Your goal: Restate the data below word for word, keeping each line intact.

(Dataset entries)
[Start of Attachment]
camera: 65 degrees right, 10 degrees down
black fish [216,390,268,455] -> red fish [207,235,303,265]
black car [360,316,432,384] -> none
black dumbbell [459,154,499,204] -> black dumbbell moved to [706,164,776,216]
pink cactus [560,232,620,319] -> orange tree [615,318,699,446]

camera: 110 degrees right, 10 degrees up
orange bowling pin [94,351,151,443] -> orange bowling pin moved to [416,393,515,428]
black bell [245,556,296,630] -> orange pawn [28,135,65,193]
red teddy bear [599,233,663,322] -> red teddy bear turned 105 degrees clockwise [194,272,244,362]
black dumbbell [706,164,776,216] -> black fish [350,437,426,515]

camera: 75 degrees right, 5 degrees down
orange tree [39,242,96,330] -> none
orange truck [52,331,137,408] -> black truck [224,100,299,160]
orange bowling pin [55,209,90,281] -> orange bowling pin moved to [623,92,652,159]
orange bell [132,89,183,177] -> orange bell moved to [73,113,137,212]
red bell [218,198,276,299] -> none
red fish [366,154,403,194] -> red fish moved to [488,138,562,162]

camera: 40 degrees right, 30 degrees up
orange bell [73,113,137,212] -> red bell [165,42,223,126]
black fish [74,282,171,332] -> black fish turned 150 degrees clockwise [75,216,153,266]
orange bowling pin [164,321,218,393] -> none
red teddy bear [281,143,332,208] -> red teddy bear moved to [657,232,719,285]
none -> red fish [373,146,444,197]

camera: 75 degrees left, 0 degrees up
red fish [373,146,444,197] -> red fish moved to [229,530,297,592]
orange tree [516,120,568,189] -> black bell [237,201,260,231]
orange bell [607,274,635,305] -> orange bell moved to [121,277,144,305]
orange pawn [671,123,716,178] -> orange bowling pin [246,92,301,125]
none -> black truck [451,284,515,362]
[End of Attachment]
Response to this exercise:
camera: 65 degrees right, 10 degrees down
black fish [216,390,268,455] -> red fish [207,235,303,265]
black car [360,316,432,384] -> none
black dumbbell [459,154,499,204] -> black dumbbell moved to [706,164,776,216]
pink cactus [560,232,620,319] -> orange tree [615,318,699,446]

camera: 110 degrees right, 10 degrees up
orange bowling pin [94,351,151,443] -> orange bowling pin moved to [416,393,515,428]
black bell [245,556,296,630] -> orange pawn [28,135,65,193]
red teddy bear [599,233,663,322] -> red teddy bear turned 105 degrees clockwise [194,272,244,362]
black dumbbell [706,164,776,216] -> black fish [350,437,426,515]

camera: 75 degrees right, 5 degrees down
orange tree [39,242,96,330] -> none
orange truck [52,331,137,408] -> black truck [224,100,299,160]
orange bowling pin [55,209,90,281] -> orange bowling pin moved to [623,92,652,159]
orange bell [132,89,183,177] -> orange bell moved to [73,113,137,212]
red bell [218,198,276,299] -> none
red fish [366,154,403,194] -> red fish moved to [488,138,562,162]

camera: 40 degrees right, 30 degrees up
orange bell [73,113,137,212] -> red bell [165,42,223,126]
black fish [74,282,171,332] -> black fish turned 150 degrees clockwise [75,216,153,266]
orange bowling pin [164,321,218,393] -> none
red teddy bear [281,143,332,208] -> red teddy bear moved to [657,232,719,285]
none -> red fish [373,146,444,197]

camera: 75 degrees left, 0 degrees up
red fish [373,146,444,197] -> red fish moved to [229,530,297,592]
orange tree [516,120,568,189] -> black bell [237,201,260,231]
orange bell [607,274,635,305] -> orange bell moved to [121,277,144,305]
orange pawn [671,123,716,178] -> orange bowling pin [246,92,301,125]
none -> black truck [451,284,515,362]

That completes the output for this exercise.